> _Data listing_:

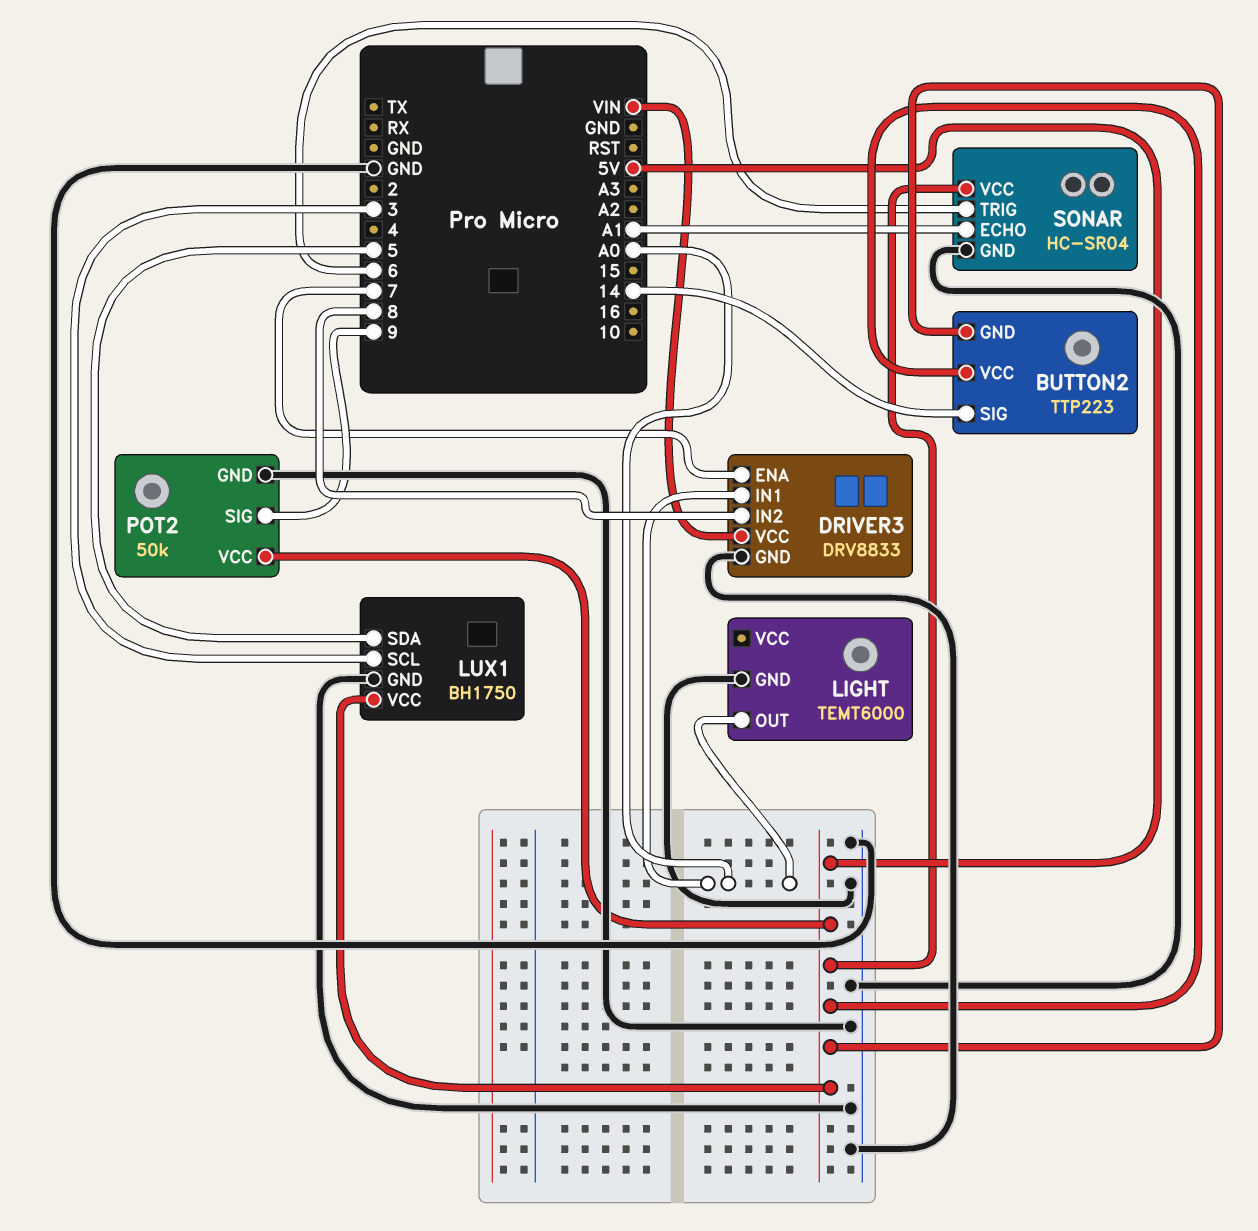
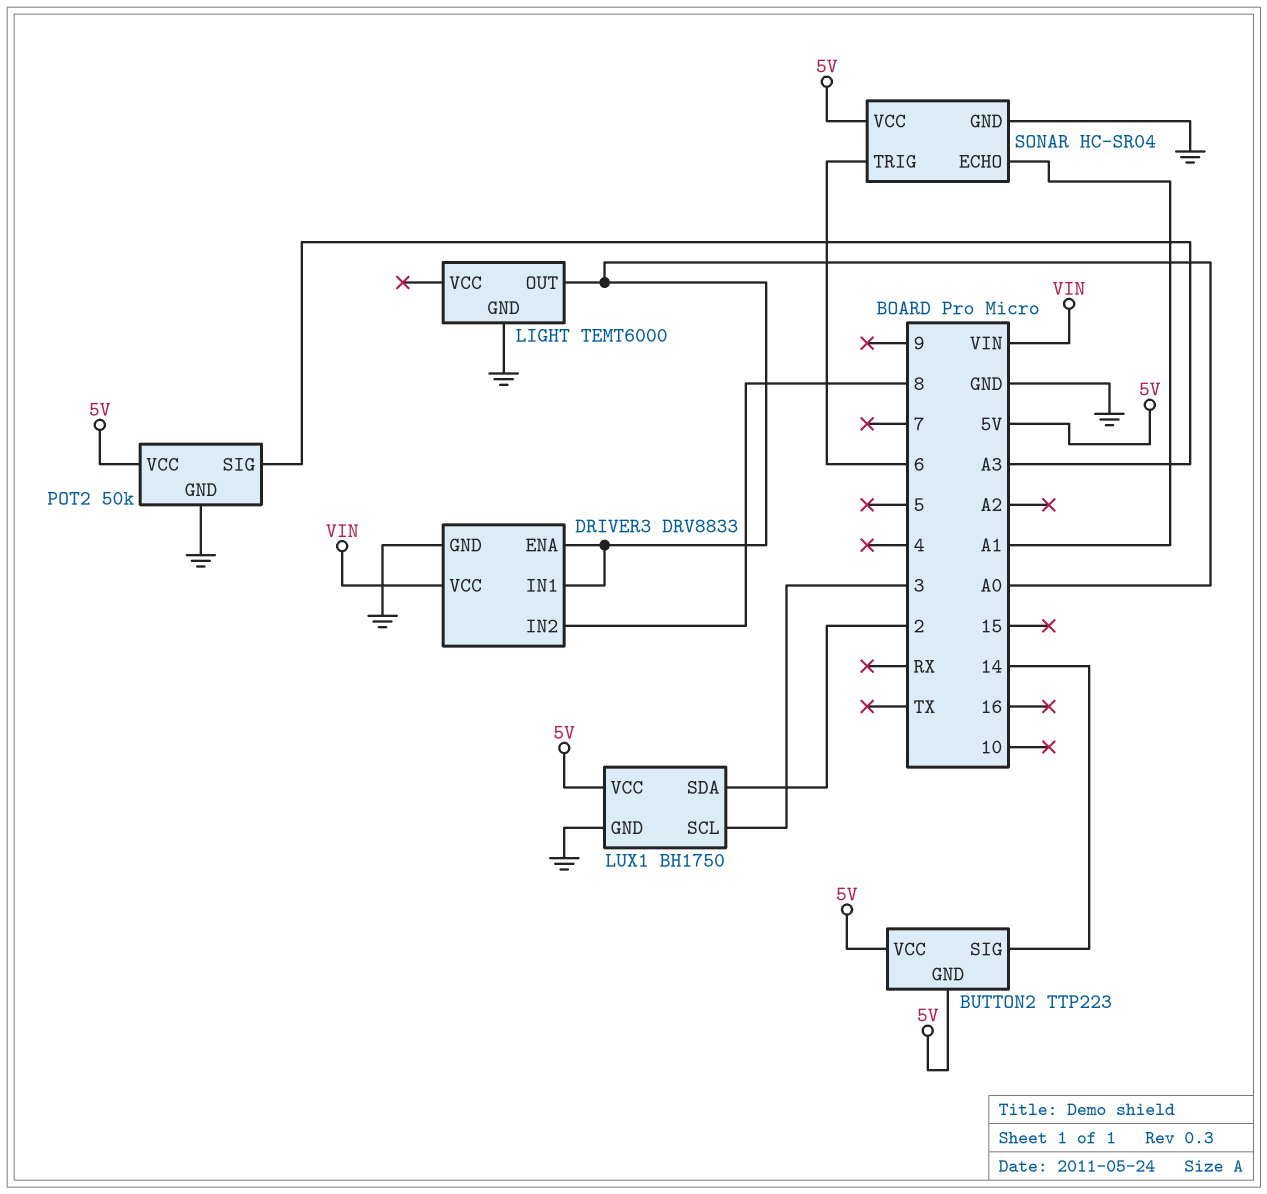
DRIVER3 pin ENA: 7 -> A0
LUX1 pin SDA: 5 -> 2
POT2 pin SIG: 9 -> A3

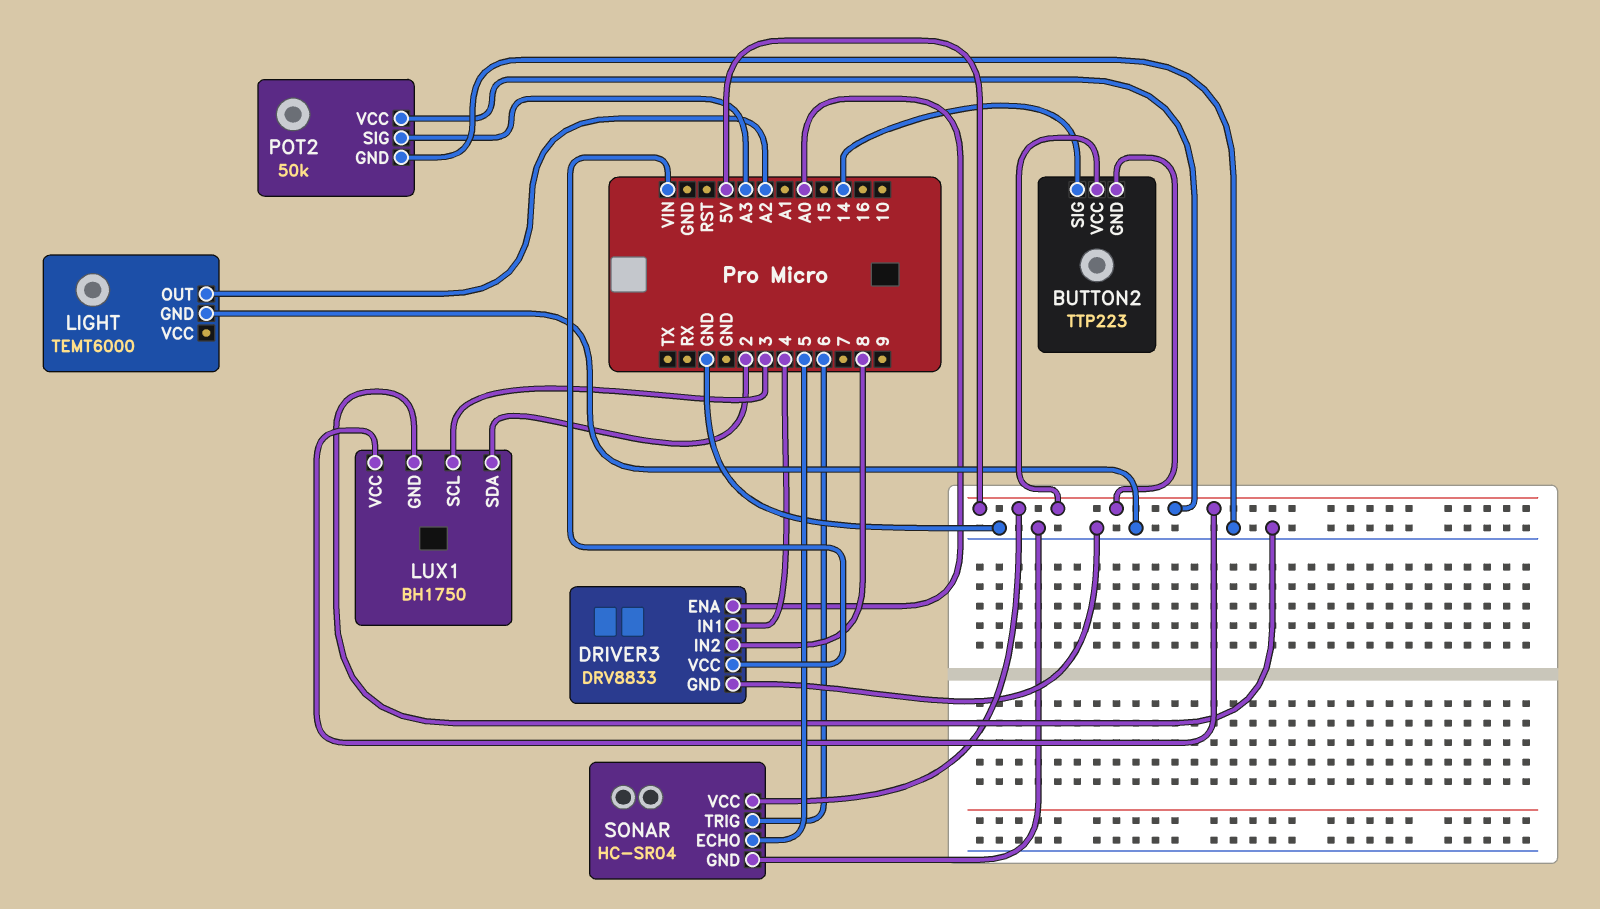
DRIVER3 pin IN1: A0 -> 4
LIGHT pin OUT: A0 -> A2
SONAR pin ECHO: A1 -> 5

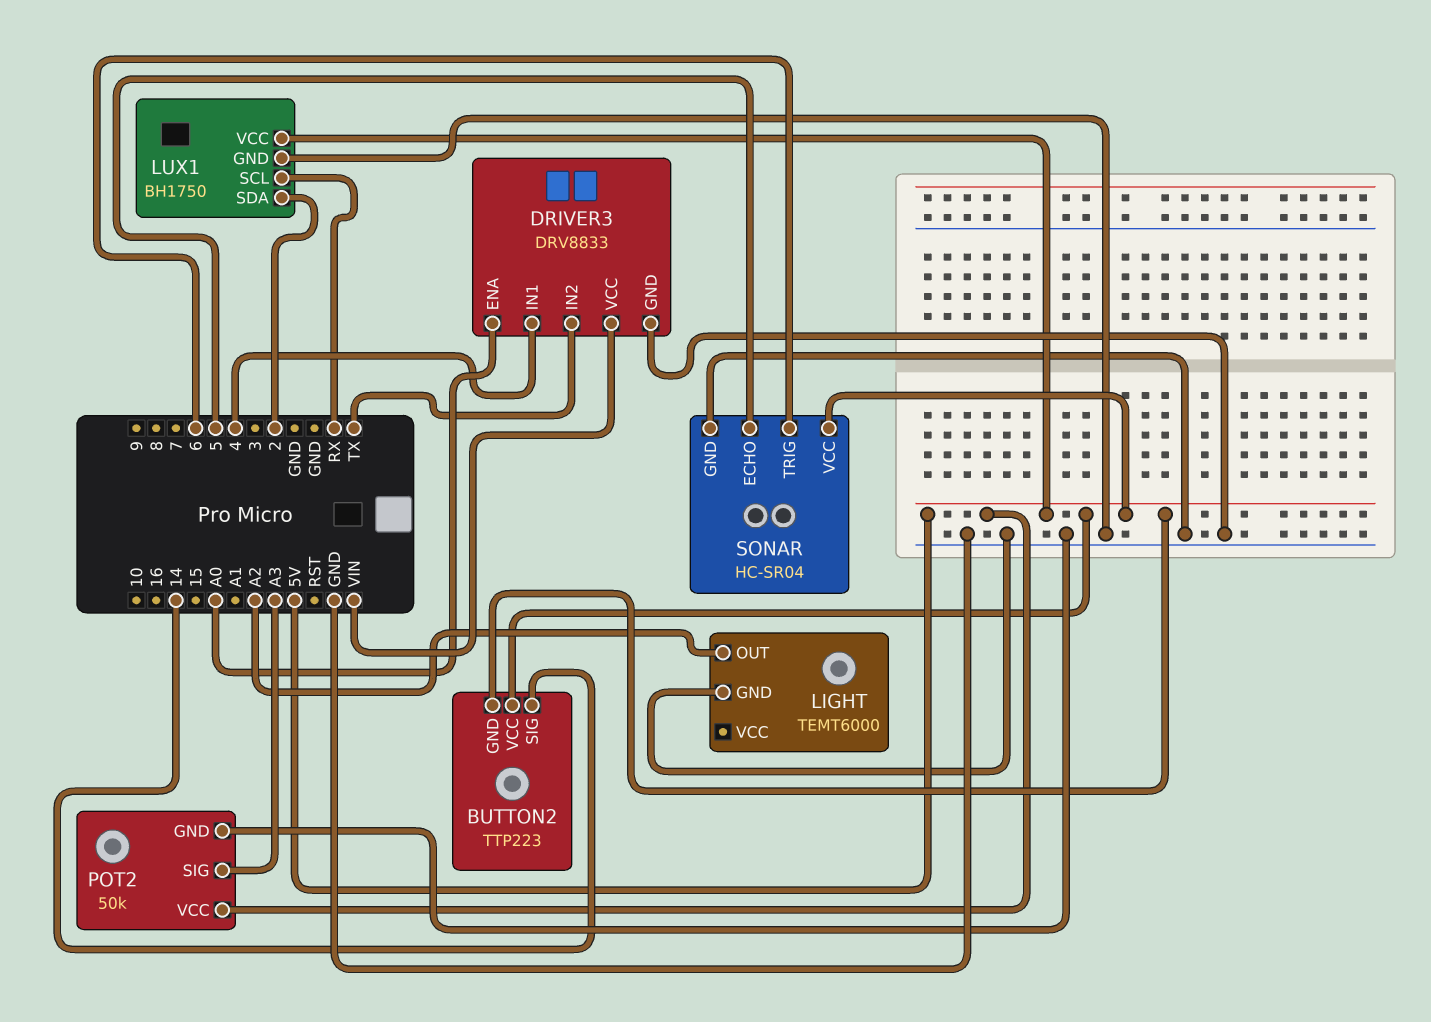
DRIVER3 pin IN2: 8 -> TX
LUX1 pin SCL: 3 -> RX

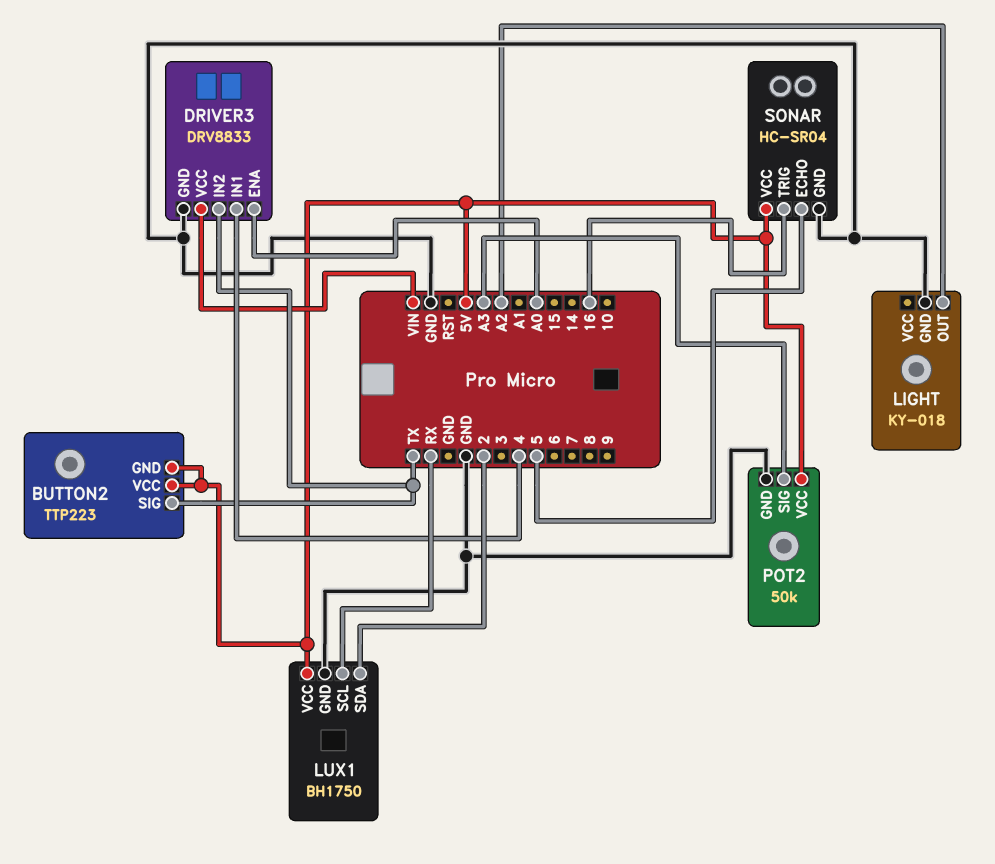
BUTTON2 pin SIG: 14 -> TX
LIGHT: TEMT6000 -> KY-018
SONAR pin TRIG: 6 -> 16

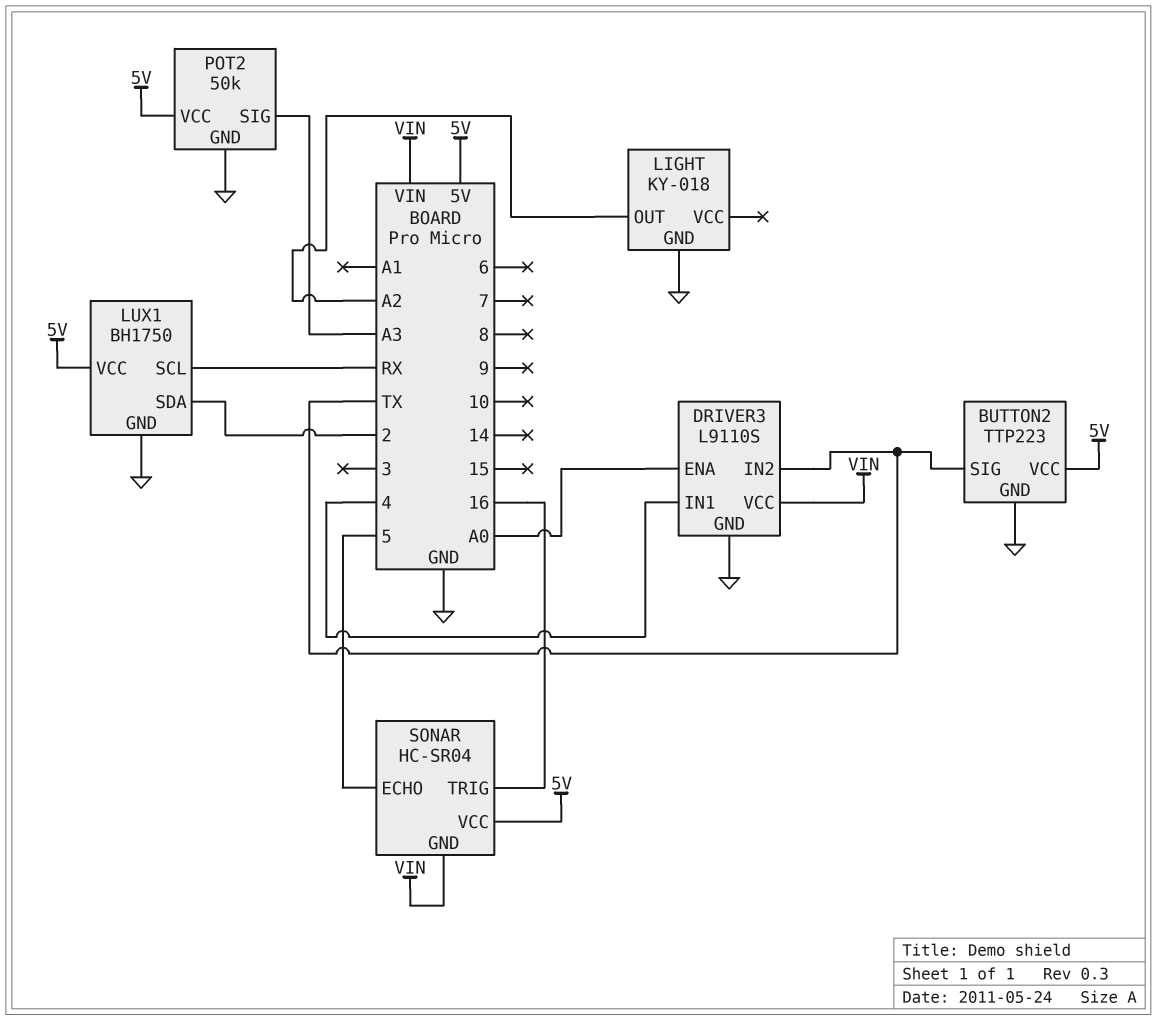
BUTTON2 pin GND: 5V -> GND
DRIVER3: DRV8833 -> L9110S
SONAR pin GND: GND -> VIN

> _What to produce_:
Write out exactly the lines beginning with the line that holds "LUX1 pin SDA: 5 -> 2" and ending with the final line of the data, both ends included, without the pictures.

> _Solution for this exercise_:
LUX1 pin SDA: 5 -> 2
POT2 pin SIG: 9 -> A3

DRIVER3 pin IN1: A0 -> 4
LIGHT pin OUT: A0 -> A2
SONAR pin ECHO: A1 -> 5

DRIVER3 pin IN2: 8 -> TX
LUX1 pin SCL: 3 -> RX

BUTTON2 pin SIG: 14 -> TX
LIGHT: TEMT6000 -> KY-018
SONAR pin TRIG: 6 -> 16

BUTTON2 pin GND: 5V -> GND
DRIVER3: DRV8833 -> L9110S
SONAR pin GND: GND -> VIN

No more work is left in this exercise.